_TASK GOAL:_
Repeat precisely the span of lines below that opens with the line containing "(460, 651) = (728, 318): grey" and closes with the line containing "(533, 320) = (197, 201): green", both included.

_DATASET ENTRIES:_
*** Begin section ***
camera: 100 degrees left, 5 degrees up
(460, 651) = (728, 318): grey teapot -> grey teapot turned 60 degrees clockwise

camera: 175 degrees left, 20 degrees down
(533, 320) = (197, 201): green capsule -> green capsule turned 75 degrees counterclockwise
*** End section ***
*** Begin section ***
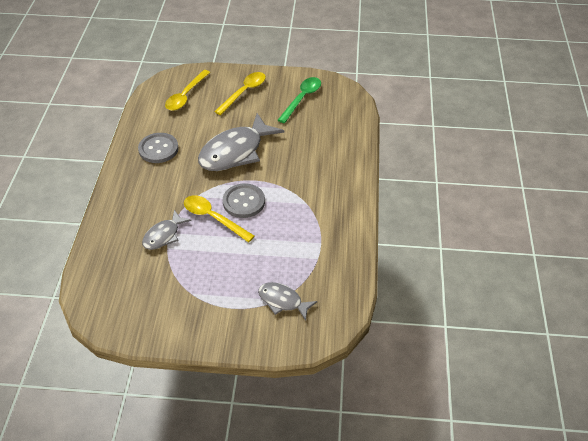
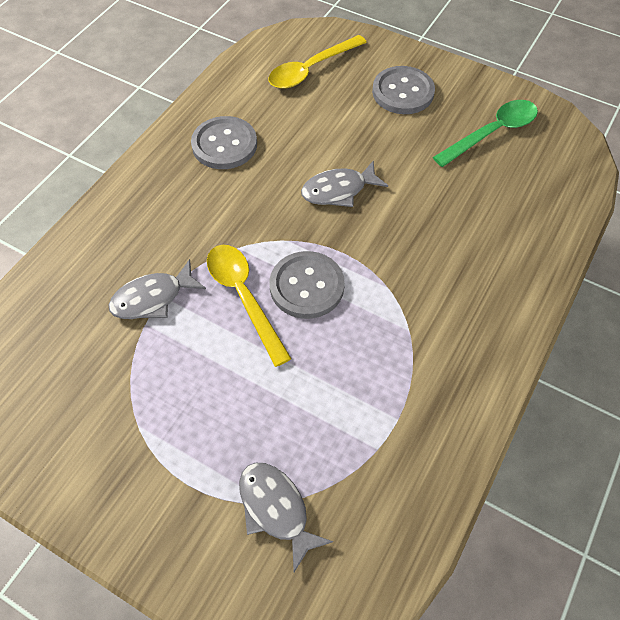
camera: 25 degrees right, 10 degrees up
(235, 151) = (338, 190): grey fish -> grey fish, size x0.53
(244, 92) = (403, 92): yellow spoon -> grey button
*** End section ***
_THE ANSWER:_
(460, 651) = (728, 318): grey teapot -> grey teapot turned 60 degrees clockwise

camera: 175 degrees left, 20 degrees down
(533, 320) = (197, 201): green capsule -> green capsule turned 75 degrees counterclockwise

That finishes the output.